PROBLEM STATEMENT> Please return every line in the following data that includes the string "black".

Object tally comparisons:
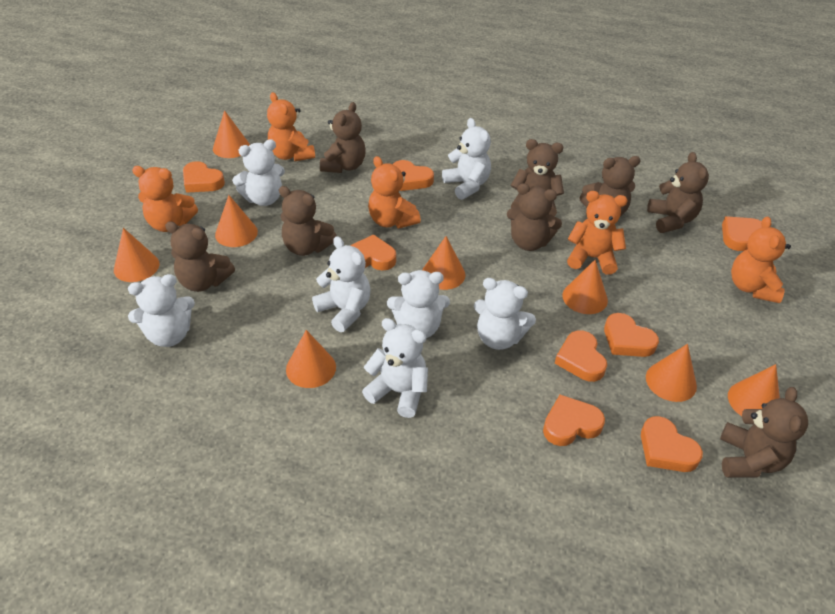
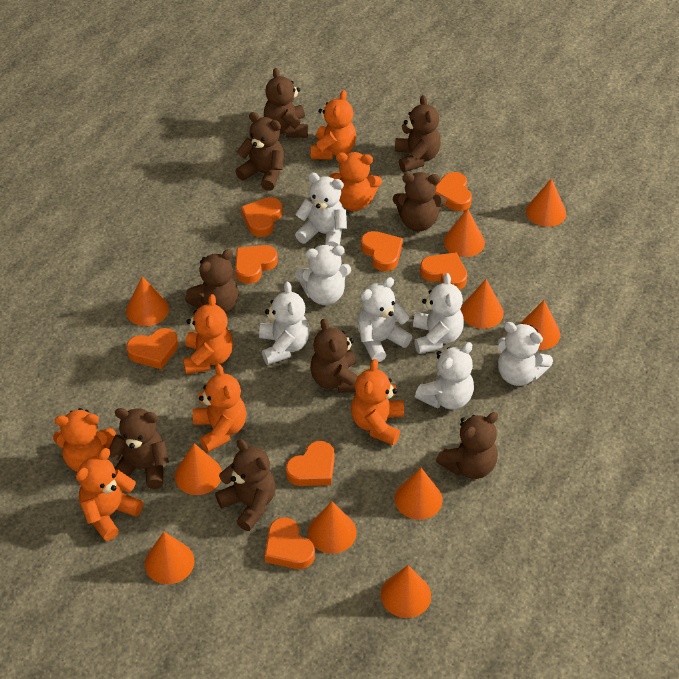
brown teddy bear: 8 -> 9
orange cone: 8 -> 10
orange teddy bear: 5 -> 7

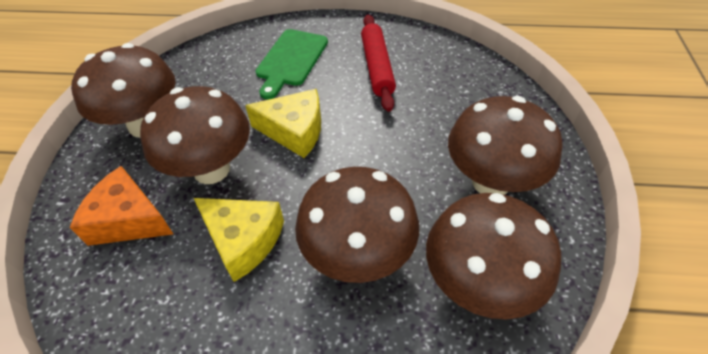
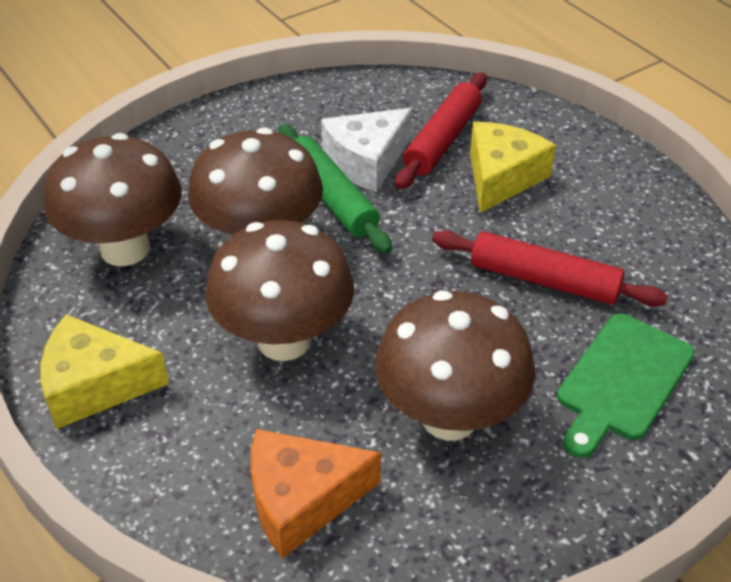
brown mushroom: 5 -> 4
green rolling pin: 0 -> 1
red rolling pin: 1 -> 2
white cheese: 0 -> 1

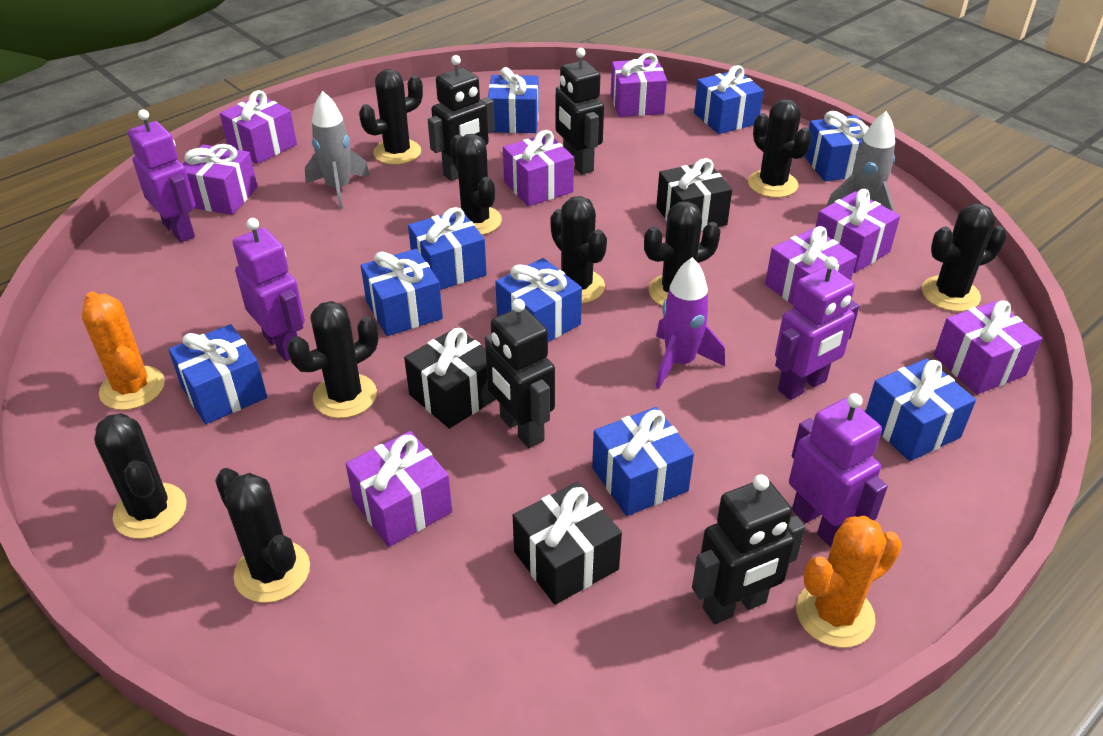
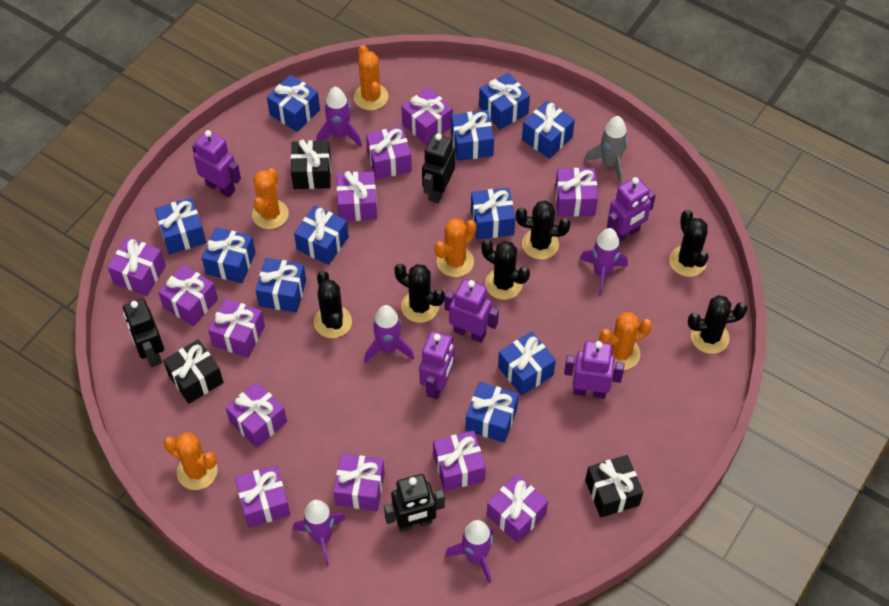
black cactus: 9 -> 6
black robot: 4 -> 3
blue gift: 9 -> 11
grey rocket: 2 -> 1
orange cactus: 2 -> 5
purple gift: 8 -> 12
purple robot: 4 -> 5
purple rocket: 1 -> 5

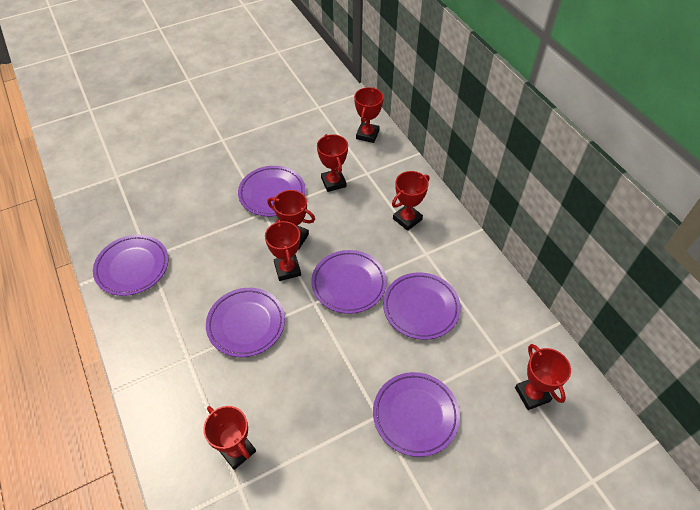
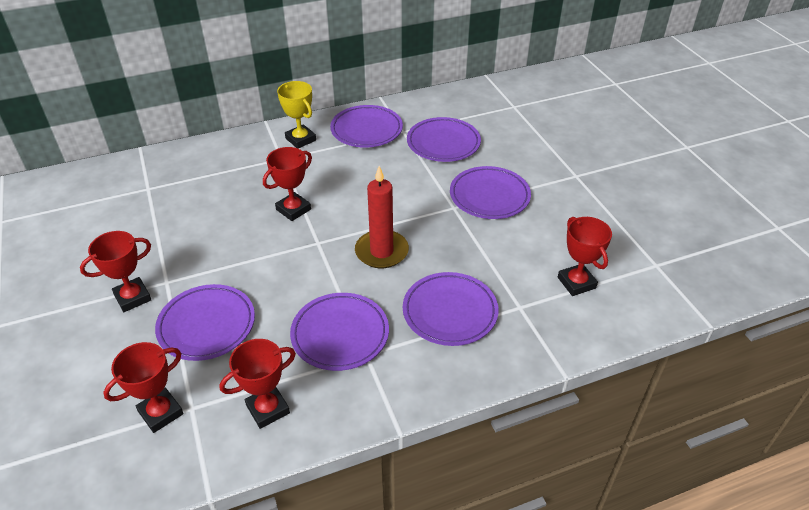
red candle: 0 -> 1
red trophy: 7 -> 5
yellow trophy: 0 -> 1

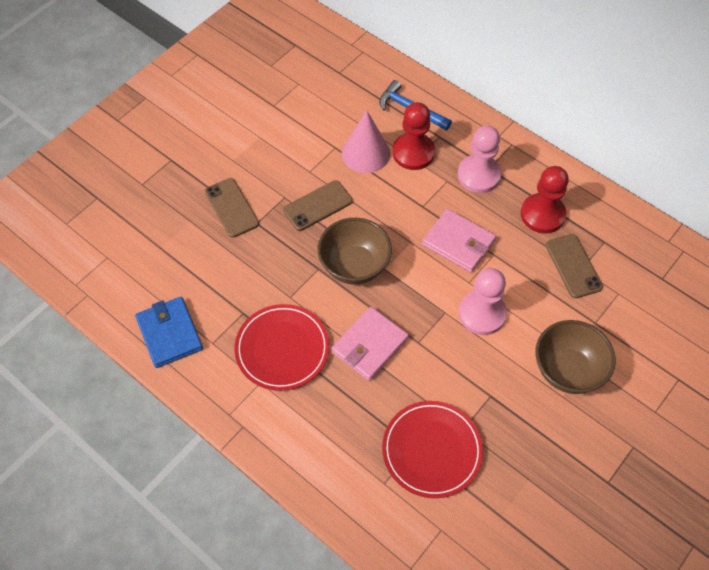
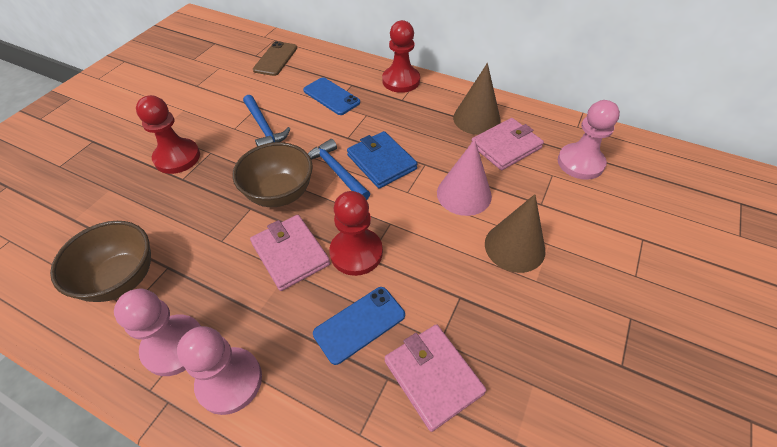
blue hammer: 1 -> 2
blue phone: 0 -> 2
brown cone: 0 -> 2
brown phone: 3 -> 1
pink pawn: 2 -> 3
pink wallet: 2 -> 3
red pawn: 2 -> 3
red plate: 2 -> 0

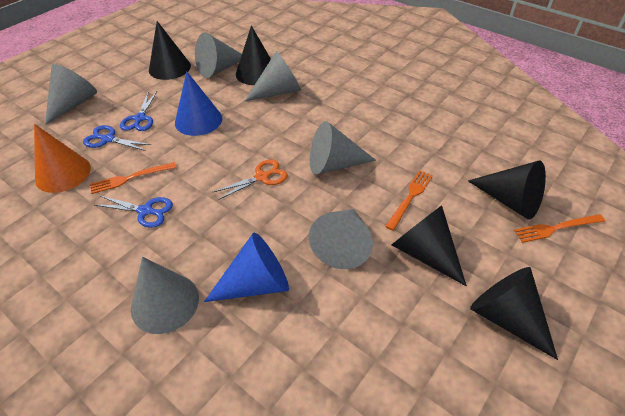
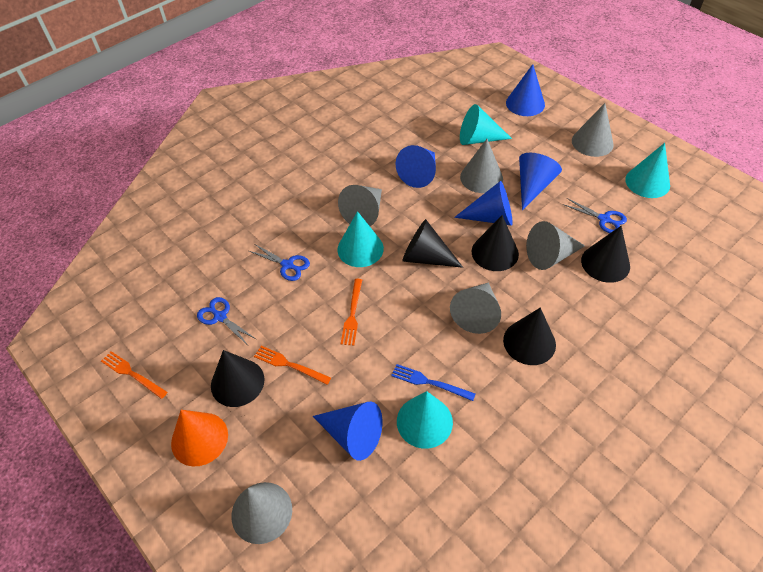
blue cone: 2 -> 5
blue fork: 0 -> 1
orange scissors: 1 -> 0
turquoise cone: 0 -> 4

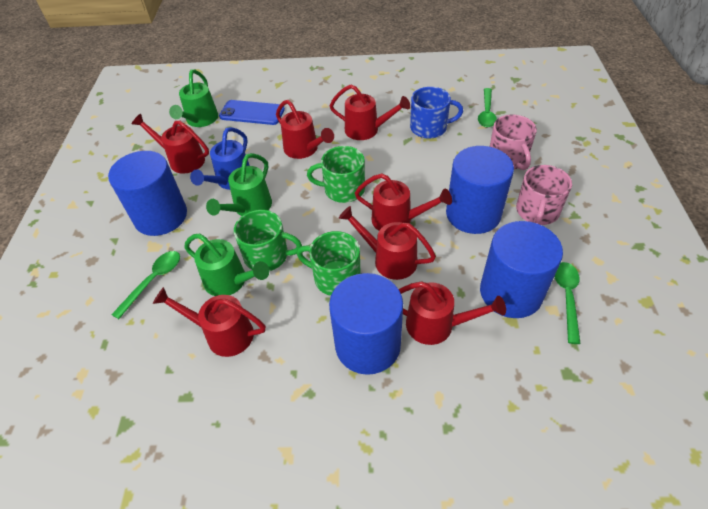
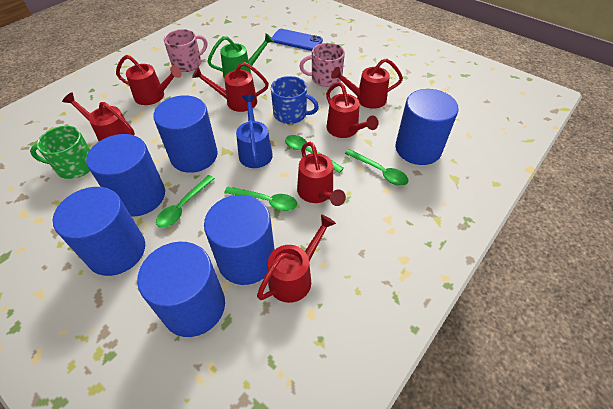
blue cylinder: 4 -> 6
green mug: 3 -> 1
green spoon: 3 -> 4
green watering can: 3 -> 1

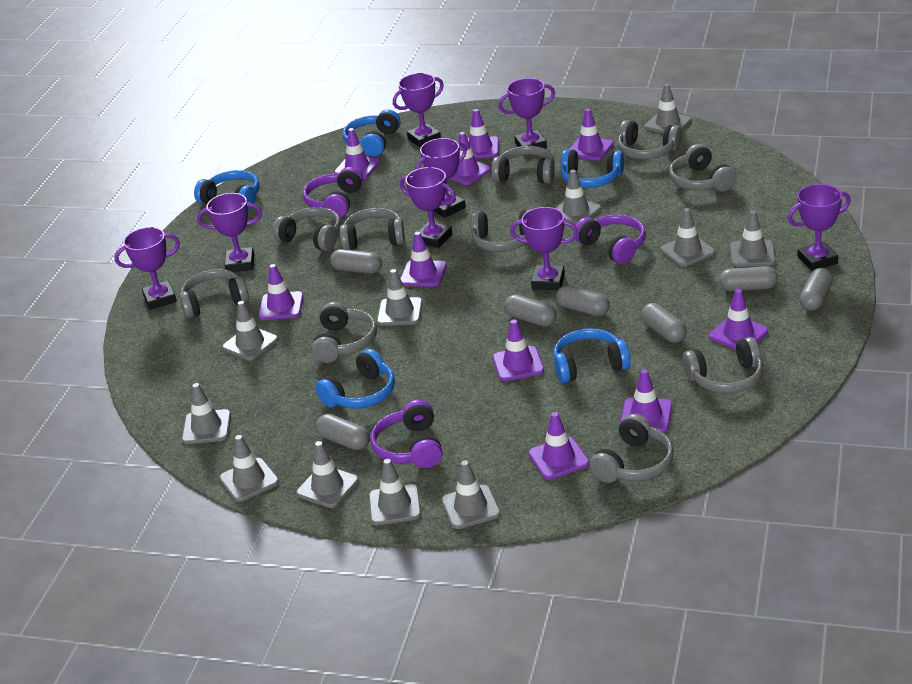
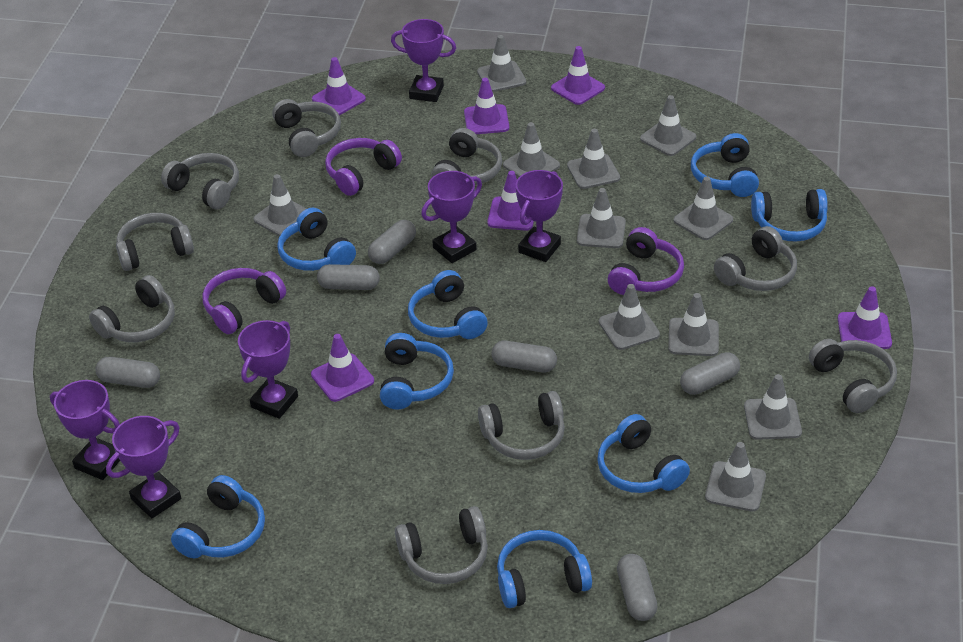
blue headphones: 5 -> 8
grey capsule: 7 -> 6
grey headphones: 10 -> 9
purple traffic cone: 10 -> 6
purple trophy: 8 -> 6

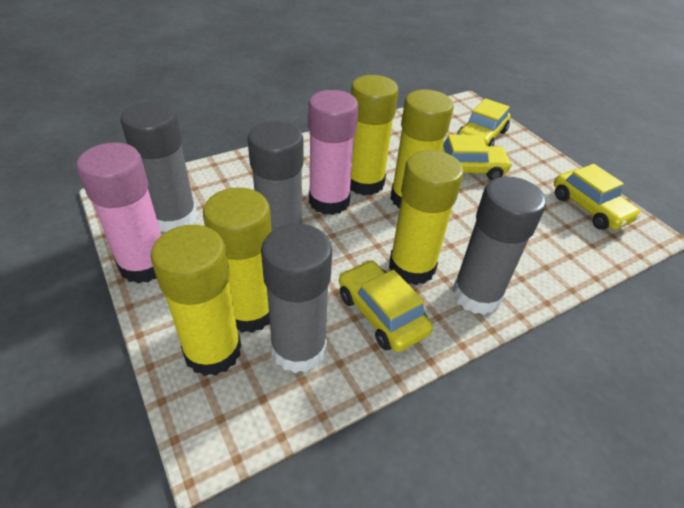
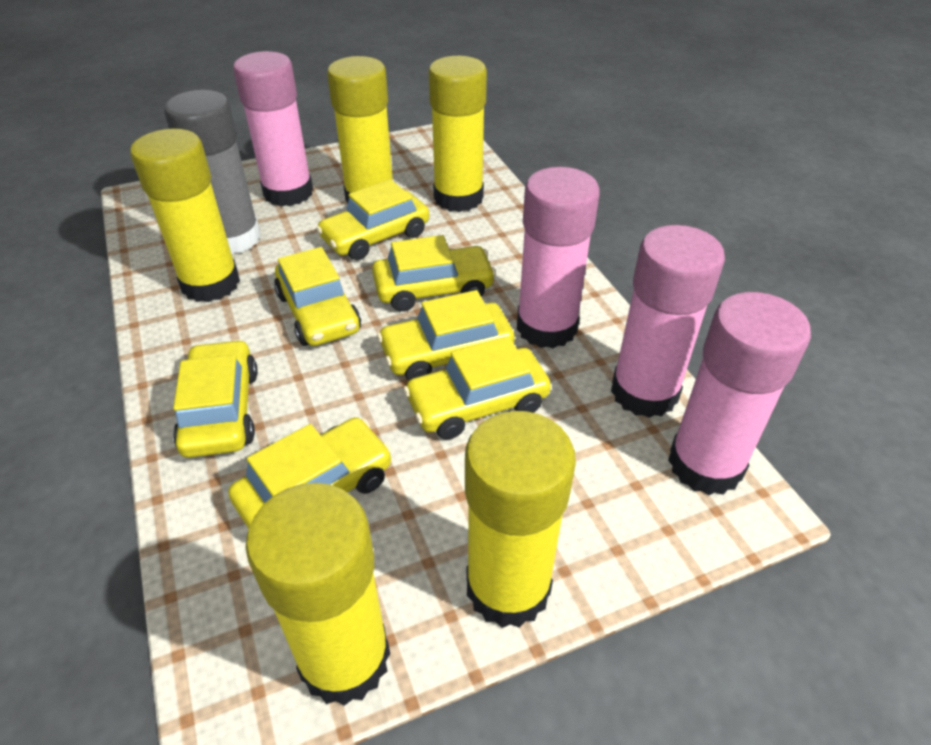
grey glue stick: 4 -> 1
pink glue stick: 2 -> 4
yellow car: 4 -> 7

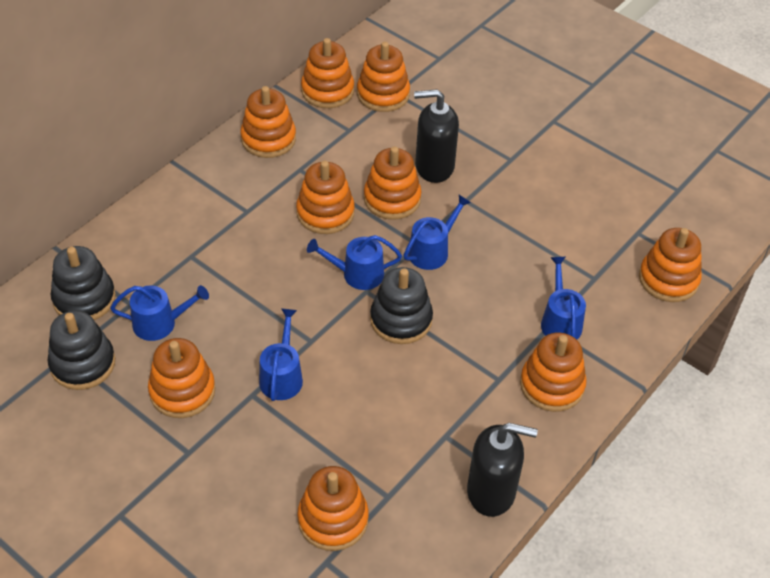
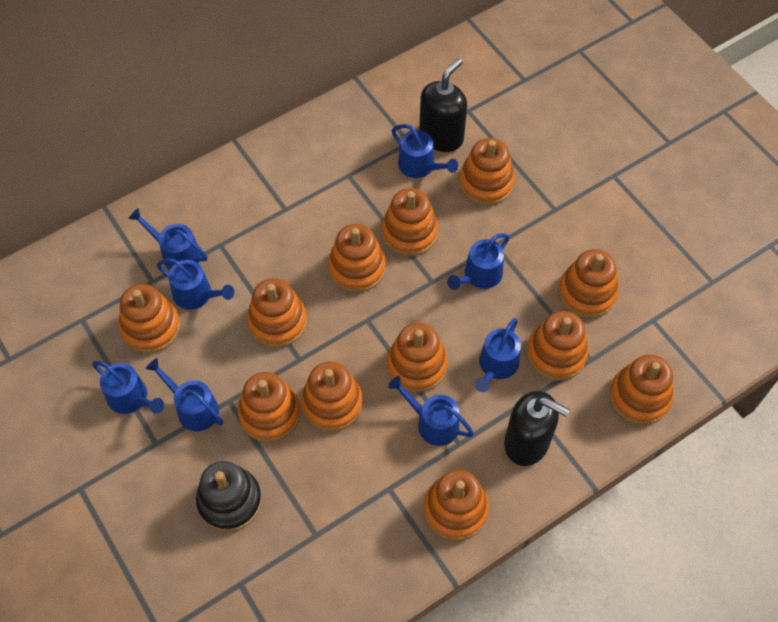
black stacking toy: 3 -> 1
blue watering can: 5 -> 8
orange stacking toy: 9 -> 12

ANSWER FOR THE TASK>
black cactus: 9 -> 6
black robot: 4 -> 3
black stacking toy: 3 -> 1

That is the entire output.